SOURCE MATERIAL —
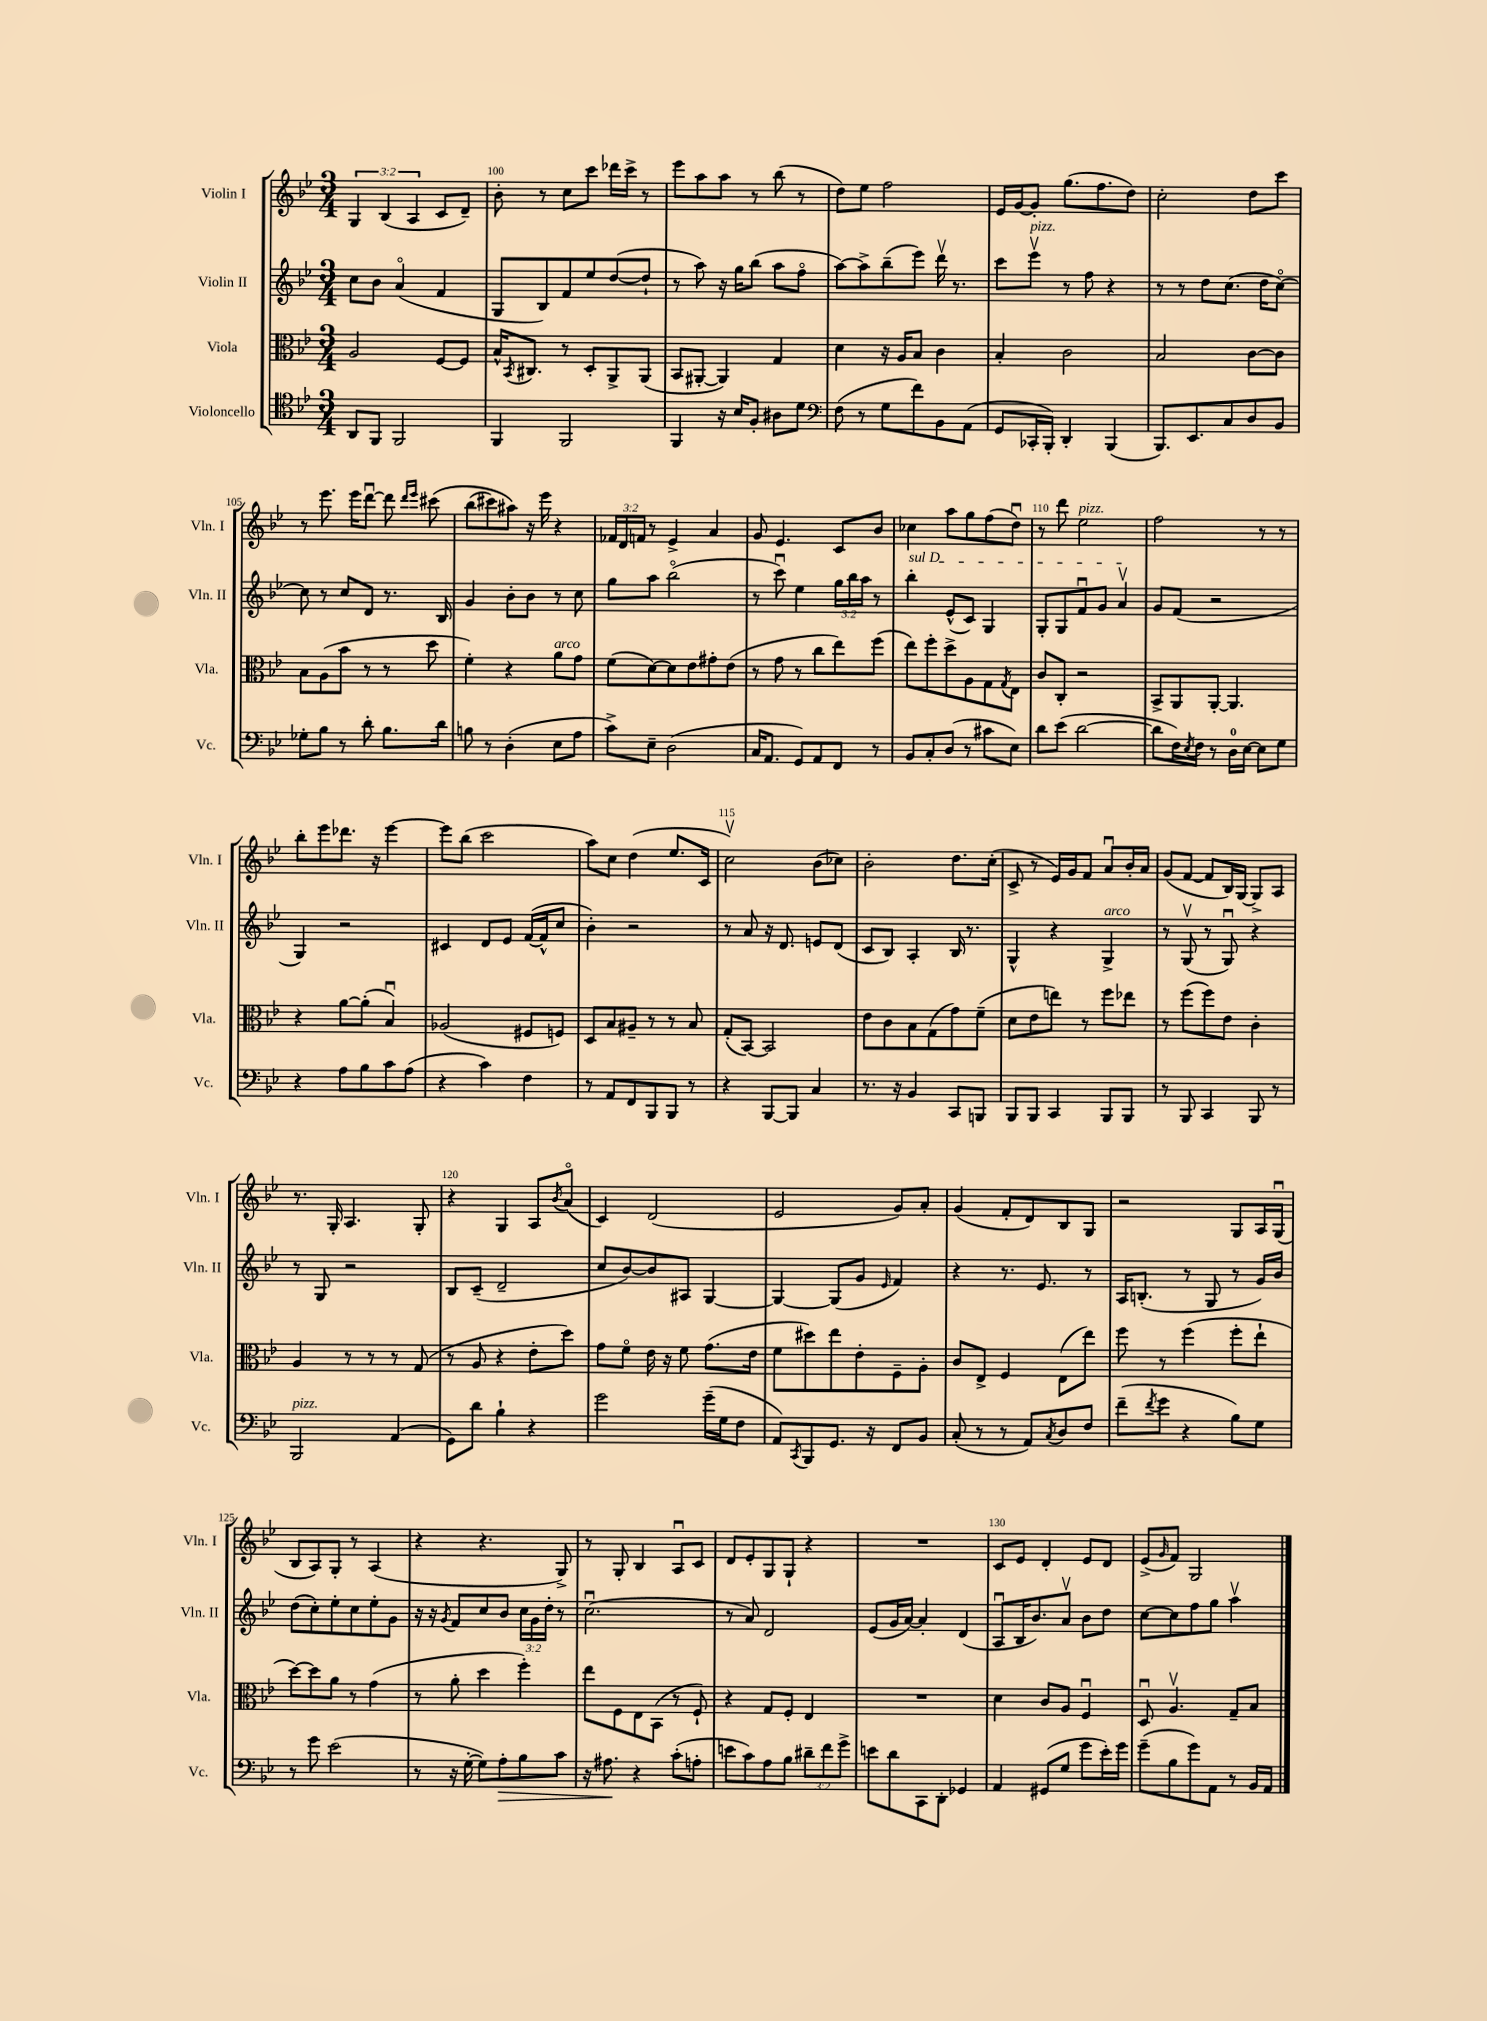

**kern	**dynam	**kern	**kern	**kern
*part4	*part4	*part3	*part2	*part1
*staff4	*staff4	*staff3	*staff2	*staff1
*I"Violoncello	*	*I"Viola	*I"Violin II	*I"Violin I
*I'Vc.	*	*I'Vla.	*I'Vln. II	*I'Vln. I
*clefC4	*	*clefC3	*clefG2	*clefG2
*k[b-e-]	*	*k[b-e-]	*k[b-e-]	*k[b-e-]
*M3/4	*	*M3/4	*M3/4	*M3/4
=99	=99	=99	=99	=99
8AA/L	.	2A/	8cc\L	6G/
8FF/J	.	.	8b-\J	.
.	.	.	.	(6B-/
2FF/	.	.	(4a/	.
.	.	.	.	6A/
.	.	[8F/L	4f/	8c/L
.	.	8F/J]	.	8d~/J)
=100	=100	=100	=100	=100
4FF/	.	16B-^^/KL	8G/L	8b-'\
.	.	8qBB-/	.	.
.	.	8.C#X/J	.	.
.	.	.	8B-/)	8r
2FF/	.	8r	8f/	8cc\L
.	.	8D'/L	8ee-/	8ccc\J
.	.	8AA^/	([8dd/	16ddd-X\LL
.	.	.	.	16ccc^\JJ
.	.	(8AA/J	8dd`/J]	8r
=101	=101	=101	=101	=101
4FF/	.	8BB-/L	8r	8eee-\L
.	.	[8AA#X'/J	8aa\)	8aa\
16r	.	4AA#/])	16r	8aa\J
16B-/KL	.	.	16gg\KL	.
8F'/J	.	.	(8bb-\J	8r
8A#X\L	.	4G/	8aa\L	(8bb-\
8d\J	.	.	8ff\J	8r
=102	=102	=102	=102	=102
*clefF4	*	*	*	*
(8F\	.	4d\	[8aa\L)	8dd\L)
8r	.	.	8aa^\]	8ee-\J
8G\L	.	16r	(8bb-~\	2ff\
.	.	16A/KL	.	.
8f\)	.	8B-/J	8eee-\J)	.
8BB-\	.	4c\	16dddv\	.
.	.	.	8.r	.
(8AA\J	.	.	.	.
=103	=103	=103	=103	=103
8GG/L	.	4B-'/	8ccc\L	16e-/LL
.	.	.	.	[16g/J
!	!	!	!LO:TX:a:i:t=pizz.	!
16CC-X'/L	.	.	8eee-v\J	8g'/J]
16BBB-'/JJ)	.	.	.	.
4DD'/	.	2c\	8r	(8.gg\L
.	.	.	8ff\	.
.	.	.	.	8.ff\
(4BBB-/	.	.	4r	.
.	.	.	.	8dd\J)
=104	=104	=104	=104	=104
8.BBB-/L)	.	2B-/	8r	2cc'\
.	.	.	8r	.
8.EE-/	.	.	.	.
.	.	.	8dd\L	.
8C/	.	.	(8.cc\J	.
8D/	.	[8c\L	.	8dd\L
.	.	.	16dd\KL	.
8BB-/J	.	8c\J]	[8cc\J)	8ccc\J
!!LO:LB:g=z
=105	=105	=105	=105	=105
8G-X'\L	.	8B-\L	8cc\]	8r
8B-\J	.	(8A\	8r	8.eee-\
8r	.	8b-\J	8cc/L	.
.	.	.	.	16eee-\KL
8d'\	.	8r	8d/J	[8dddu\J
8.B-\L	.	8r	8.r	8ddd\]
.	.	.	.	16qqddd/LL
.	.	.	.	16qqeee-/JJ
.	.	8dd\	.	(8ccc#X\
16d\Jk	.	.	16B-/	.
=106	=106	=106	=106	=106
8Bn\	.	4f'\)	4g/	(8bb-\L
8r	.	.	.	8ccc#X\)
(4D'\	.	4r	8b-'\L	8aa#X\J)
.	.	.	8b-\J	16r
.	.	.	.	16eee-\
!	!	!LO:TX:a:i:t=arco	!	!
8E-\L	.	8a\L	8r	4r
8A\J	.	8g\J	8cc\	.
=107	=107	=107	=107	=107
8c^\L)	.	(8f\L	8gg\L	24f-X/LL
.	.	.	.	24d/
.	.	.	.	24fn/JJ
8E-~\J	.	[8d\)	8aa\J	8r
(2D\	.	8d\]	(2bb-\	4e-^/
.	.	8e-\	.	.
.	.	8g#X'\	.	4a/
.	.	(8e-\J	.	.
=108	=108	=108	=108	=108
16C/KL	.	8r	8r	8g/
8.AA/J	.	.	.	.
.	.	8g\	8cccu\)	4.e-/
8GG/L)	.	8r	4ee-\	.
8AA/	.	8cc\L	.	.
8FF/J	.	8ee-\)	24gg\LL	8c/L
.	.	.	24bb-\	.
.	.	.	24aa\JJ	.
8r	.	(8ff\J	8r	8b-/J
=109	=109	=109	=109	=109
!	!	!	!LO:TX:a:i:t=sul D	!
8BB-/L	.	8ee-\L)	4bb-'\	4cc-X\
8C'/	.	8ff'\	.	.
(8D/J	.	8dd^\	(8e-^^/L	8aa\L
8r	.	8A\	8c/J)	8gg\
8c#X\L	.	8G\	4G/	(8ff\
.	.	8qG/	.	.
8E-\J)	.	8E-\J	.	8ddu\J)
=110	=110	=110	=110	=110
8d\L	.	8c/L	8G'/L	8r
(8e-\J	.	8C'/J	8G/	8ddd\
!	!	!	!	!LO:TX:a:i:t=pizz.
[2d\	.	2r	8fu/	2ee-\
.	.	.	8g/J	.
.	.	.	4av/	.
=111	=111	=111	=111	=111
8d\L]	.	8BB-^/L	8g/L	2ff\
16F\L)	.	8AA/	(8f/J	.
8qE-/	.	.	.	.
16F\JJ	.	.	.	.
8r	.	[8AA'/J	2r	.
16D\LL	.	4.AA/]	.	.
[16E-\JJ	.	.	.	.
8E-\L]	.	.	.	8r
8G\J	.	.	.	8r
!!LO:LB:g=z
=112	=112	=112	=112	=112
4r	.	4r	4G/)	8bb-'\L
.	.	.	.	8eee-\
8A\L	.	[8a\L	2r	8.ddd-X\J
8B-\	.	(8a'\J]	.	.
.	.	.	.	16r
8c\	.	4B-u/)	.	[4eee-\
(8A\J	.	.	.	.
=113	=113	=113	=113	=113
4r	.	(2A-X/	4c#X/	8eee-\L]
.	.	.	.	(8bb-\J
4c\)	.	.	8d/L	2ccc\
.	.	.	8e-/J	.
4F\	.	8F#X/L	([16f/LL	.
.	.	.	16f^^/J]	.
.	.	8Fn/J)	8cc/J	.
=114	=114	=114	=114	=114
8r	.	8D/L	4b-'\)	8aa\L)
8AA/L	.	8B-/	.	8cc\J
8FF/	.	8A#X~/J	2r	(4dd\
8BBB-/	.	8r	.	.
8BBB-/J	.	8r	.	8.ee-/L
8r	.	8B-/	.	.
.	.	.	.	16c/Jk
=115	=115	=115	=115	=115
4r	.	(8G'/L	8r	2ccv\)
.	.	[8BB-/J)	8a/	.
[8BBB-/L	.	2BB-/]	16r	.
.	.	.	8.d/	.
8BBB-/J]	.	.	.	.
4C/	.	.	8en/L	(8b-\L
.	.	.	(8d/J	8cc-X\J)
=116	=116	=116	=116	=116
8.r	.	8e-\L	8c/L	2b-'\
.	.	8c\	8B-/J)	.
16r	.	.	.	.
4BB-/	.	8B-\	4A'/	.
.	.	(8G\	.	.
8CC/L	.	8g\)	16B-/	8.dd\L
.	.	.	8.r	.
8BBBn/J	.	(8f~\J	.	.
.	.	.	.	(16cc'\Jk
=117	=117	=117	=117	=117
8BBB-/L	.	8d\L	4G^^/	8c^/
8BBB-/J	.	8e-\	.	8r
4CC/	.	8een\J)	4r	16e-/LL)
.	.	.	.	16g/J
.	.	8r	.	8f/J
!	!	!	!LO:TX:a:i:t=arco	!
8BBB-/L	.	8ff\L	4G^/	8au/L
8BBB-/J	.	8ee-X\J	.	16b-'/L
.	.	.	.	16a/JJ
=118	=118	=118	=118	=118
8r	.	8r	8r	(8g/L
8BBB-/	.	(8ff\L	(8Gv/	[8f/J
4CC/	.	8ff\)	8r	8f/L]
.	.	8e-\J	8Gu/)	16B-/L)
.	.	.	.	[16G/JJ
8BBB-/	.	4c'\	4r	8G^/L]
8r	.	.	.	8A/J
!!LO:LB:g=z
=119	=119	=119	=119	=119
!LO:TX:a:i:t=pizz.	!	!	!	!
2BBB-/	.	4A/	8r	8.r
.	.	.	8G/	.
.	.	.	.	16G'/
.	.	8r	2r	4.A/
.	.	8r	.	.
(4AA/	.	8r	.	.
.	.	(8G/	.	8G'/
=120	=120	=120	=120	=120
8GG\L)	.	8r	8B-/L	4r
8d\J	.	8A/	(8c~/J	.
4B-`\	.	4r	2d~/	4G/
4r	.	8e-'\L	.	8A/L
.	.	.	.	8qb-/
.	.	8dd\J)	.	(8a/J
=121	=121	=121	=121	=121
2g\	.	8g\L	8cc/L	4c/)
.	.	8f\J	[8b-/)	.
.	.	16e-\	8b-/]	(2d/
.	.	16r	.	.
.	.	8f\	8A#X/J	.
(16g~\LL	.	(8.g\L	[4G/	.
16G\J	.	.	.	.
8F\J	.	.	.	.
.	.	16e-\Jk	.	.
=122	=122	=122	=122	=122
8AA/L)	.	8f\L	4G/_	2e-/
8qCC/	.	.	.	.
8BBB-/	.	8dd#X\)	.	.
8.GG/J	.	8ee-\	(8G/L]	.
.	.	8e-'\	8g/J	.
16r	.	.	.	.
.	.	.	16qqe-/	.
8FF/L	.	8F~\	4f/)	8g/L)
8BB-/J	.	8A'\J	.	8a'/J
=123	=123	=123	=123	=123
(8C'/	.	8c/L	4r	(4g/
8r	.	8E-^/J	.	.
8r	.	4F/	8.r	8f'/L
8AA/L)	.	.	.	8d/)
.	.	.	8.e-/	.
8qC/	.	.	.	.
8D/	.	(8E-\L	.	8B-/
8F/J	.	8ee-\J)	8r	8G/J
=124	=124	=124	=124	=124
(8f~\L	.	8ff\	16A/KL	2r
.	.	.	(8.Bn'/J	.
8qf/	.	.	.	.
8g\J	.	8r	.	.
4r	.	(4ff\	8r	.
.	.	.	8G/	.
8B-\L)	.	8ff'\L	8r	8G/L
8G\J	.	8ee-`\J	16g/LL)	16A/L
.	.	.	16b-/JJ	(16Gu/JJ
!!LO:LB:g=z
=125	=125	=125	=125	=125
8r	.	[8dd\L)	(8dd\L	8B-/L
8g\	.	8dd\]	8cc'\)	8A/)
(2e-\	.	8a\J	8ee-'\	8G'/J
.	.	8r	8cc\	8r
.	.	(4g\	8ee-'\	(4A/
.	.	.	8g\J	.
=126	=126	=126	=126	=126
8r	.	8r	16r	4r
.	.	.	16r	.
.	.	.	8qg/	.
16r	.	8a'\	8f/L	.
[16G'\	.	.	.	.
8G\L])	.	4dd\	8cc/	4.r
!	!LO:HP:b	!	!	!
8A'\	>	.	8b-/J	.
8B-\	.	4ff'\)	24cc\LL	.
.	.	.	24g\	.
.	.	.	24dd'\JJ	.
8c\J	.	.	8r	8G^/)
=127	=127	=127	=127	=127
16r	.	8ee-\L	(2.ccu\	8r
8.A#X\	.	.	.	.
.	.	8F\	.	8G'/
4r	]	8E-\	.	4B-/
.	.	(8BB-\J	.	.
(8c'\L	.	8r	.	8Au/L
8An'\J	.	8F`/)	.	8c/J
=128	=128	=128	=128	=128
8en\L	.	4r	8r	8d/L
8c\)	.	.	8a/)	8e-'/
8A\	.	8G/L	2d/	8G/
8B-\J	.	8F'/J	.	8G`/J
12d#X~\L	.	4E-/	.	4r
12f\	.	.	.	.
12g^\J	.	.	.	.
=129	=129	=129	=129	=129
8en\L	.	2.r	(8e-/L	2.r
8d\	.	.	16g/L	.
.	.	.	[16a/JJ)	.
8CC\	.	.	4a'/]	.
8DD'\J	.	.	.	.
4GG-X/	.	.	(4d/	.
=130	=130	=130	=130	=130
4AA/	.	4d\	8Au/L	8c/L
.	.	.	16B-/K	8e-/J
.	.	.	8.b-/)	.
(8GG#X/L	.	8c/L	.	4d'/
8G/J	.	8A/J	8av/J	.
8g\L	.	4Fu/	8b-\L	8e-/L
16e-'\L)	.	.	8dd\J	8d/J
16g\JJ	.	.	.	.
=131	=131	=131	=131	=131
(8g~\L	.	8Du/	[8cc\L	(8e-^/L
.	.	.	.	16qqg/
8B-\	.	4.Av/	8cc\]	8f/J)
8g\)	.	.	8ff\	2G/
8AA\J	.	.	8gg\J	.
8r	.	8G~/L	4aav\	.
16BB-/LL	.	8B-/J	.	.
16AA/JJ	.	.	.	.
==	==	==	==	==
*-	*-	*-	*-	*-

WRITTEN INSTRUCTION —
Count the lines in the rows above that contain the string "pizz". Reply with the number alone.

OUTPUT OF THE TASK —
3